(Exercise objective) Report each line of the rows below that contains the string "left", reproducing every such line in full.

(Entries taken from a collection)
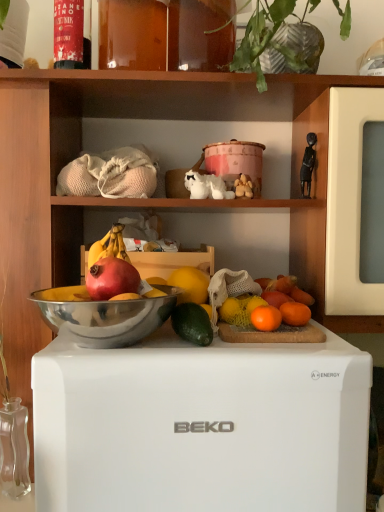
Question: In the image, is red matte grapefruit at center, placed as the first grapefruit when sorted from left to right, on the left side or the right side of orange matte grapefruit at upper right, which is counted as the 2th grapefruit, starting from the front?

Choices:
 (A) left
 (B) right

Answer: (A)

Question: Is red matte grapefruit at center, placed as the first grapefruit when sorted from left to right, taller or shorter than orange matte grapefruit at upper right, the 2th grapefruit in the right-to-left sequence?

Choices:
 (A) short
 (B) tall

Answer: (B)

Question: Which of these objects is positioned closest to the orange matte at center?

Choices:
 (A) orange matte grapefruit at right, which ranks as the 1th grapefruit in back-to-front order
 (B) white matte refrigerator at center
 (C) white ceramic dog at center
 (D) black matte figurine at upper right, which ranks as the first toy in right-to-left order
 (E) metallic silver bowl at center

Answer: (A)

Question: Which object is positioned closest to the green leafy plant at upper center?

(Written answer)
Question: In the image, is red matte grapefruit at center, placed as the first grapefruit when sorted from left to right, on the left side or the right side of orange matte grapefruit at upper right, which is counted as the 2th grapefruit, starting from the front?
 (A) left
Question: Is red matte grapefruit at center, placed as the first grapefruit when sorted from left to right, taller or shorter than orange matte grapefruit at upper right, the 2th grapefruit in the right-to-left sequence?
 (D) black matte figurine at upper right, which ranks as the first toy in right-to-left order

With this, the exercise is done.